Before-and-after change records
'''
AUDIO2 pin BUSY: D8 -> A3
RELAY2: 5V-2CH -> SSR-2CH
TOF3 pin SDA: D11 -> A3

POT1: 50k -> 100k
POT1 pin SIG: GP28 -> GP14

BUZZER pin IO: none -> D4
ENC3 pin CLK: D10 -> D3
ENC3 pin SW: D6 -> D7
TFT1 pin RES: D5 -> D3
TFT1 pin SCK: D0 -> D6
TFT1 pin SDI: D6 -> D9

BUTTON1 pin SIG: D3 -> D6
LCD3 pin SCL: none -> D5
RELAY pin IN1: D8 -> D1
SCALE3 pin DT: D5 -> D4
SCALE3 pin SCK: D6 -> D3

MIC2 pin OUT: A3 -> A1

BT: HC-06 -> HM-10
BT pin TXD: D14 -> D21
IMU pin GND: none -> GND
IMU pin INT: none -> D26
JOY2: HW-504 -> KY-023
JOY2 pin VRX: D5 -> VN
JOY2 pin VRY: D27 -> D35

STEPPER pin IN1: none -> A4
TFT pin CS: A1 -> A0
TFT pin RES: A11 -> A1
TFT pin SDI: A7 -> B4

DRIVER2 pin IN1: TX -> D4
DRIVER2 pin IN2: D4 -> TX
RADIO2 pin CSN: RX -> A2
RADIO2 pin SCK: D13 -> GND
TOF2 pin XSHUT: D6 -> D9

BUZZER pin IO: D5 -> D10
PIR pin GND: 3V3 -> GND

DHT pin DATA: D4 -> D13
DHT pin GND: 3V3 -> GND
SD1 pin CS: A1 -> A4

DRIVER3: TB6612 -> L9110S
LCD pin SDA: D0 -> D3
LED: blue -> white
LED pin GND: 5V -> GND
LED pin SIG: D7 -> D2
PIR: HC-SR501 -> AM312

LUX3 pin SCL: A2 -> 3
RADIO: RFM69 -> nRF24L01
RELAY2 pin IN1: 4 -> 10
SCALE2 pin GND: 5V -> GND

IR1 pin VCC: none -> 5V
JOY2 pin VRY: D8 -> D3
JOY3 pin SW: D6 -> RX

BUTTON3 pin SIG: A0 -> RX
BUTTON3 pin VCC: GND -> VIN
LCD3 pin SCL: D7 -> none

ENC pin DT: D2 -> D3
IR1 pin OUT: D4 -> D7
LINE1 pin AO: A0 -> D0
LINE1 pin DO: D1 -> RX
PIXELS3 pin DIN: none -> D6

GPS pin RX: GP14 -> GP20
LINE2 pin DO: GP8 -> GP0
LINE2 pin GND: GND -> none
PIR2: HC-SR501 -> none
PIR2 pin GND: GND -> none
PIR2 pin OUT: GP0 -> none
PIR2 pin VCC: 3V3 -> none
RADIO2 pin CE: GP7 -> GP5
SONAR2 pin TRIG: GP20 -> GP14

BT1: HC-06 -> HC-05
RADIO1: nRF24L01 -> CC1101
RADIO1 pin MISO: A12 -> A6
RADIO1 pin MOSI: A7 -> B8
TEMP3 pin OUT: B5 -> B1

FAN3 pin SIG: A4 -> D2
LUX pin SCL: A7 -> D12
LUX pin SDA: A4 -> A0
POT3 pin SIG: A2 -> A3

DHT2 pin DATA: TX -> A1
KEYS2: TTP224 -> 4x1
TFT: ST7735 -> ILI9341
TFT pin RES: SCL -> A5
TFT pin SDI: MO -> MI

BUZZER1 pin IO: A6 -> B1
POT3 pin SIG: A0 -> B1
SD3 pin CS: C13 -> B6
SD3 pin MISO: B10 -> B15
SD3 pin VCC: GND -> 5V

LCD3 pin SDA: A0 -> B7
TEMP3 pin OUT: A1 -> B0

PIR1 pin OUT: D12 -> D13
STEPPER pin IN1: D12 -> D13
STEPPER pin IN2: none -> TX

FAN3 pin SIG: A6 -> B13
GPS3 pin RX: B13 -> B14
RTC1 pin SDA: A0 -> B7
'''
EXERCISE - Print, without alteration, only the lines above between the one holding "RADIO1: nRF24L01 -> CC1101" and the one holding "SD3 pin CS: C13 -> B6", inclusive.

SOLUTION FOR THIS EXERCISE -
RADIO1: nRF24L01 -> CC1101
RADIO1 pin MISO: A12 -> A6
RADIO1 pin MOSI: A7 -> B8
TEMP3 pin OUT: B5 -> B1

FAN3 pin SIG: A4 -> D2
LUX pin SCL: A7 -> D12
LUX pin SDA: A4 -> A0
POT3 pin SIG: A2 -> A3

DHT2 pin DATA: TX -> A1
KEYS2: TTP224 -> 4x1
TFT: ST7735 -> ILI9341
TFT pin RES: SCL -> A5
TFT pin SDI: MO -> MI

BUZZER1 pin IO: A6 -> B1
POT3 pin SIG: A0 -> B1
SD3 pin CS: C13 -> B6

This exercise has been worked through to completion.